Work instructions: Although the records contain pictures, repeat only the text of every line exactly.

Task inputs:

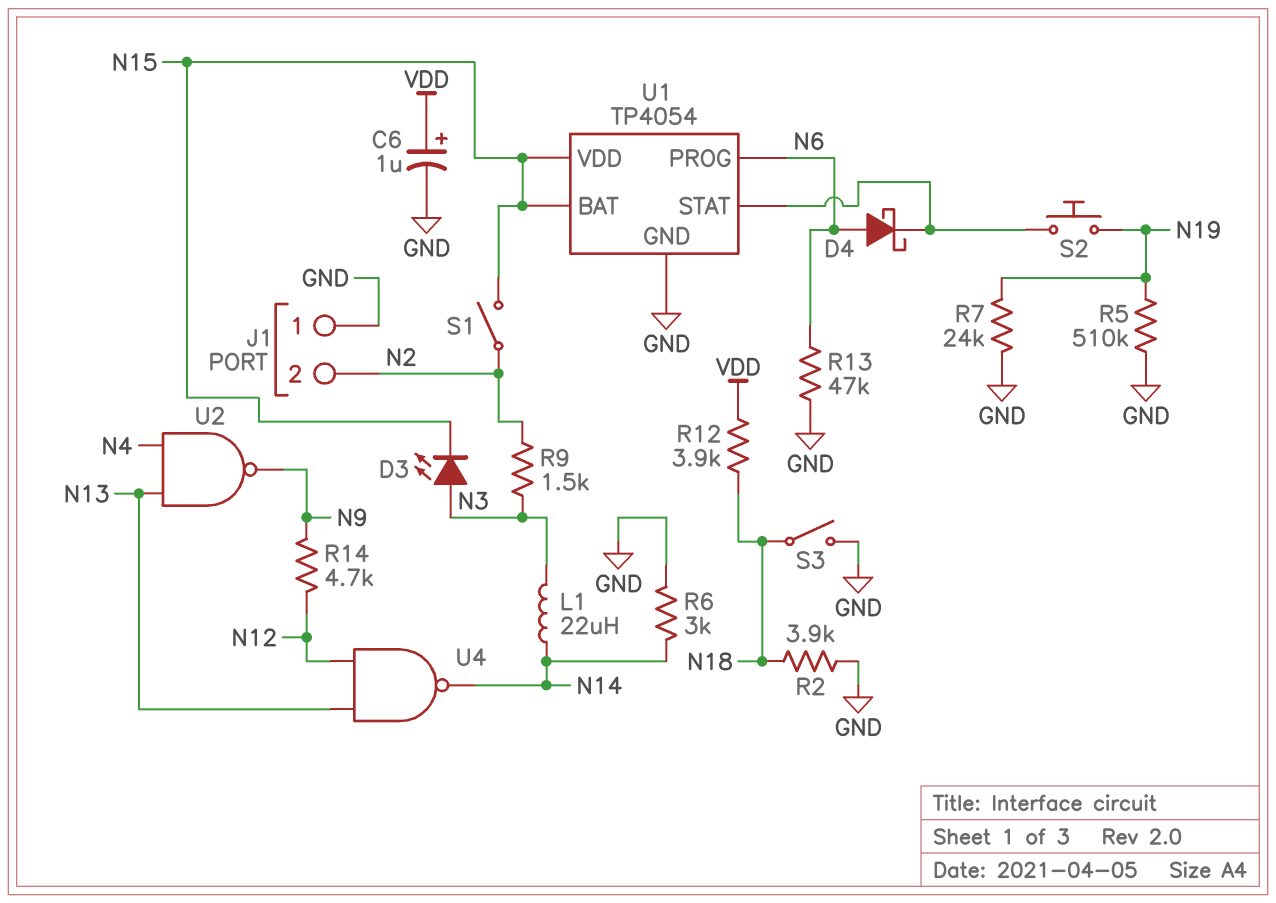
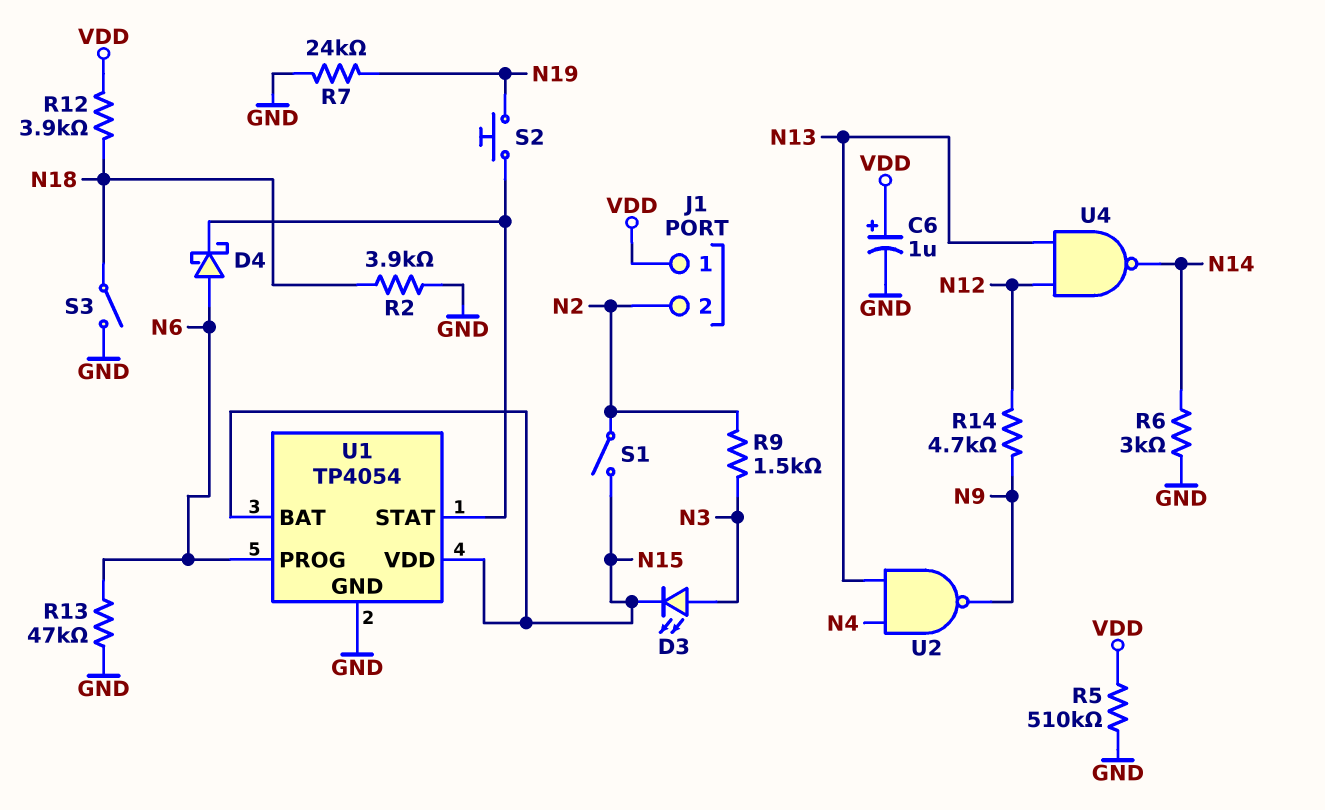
J1 pin 1: GND -> VDD
L1: 22uH (N3, N14) -> none
R5: 510k (GND, N19) -> 510k (GND, VDD)

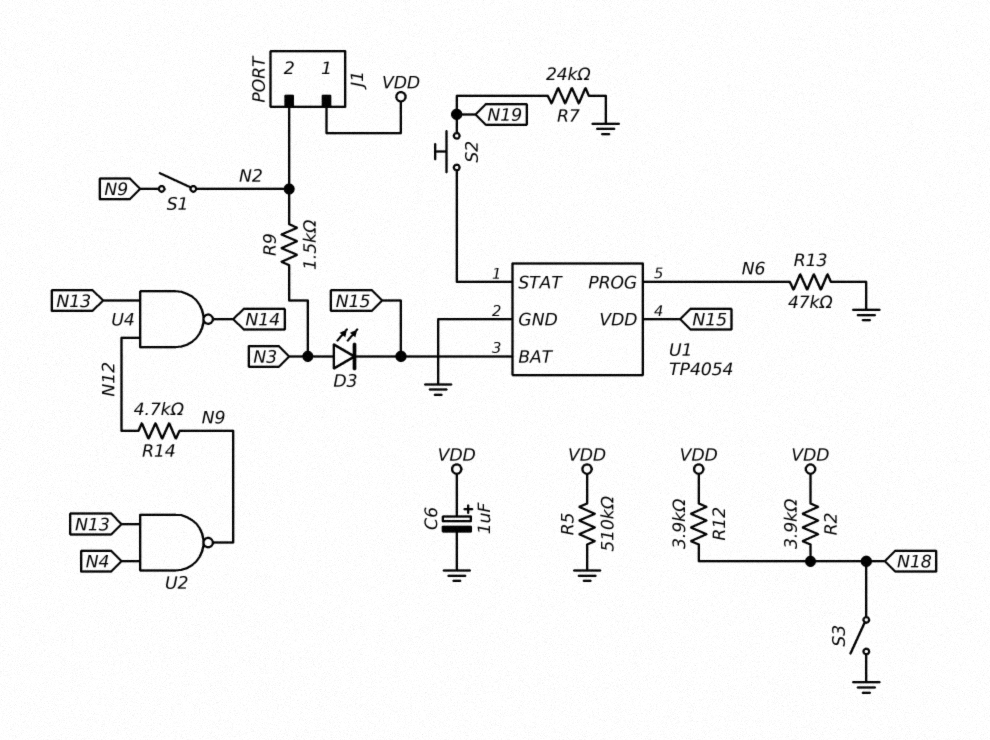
D4: schottky (A N6, K U1/STAT) -> none
R2: 3.9k (GND, N18) -> 3.9k (N18, VDD)
R6: 3k (GND, N14) -> none
S1: switch (N2, N15) -> switch (N2, N9)

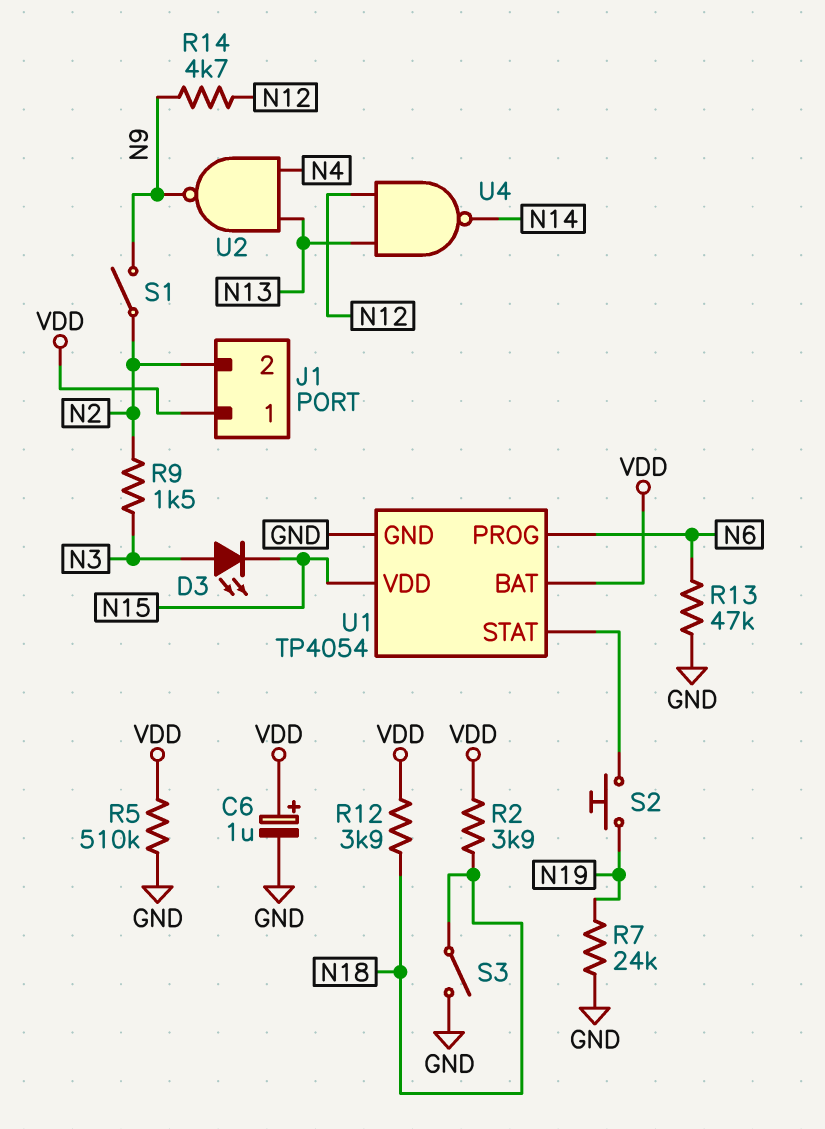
U1 pin BAT: N15 -> VDD

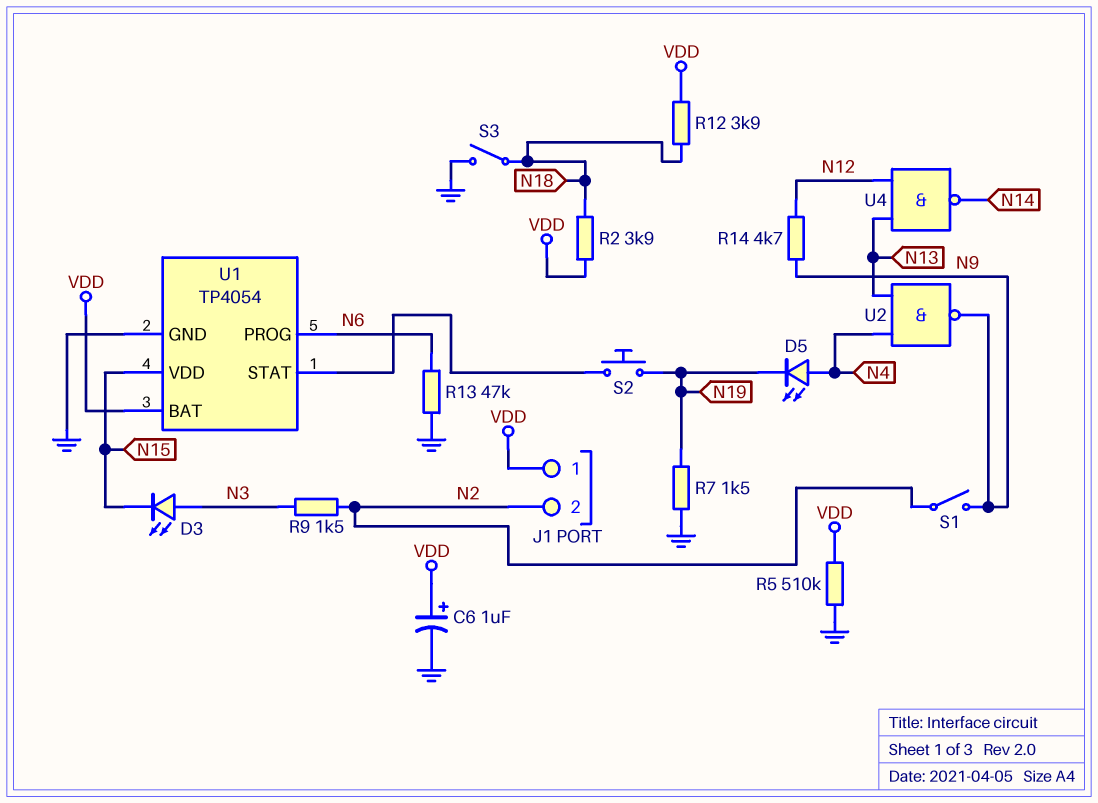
D5: none -> LED (A N4, K N19)
R7: 24k (GND, N19) -> 1.5k (GND, N19)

Result:
J1 pin 1: GND -> VDD
L1: 22uH (N3, N14) -> none
R5: 510k (GND, N19) -> 510k (GND, VDD)

D4: schottky (A N6, K U1/STAT) -> none
R2: 3.9k (GND, N18) -> 3.9k (N18, VDD)
R6: 3k (GND, N14) -> none
S1: switch (N2, N15) -> switch (N2, N9)

U1 pin BAT: N15 -> VDD

D5: none -> LED (A N4, K N19)
R7: 24k (GND, N19) -> 1.5k (GND, N19)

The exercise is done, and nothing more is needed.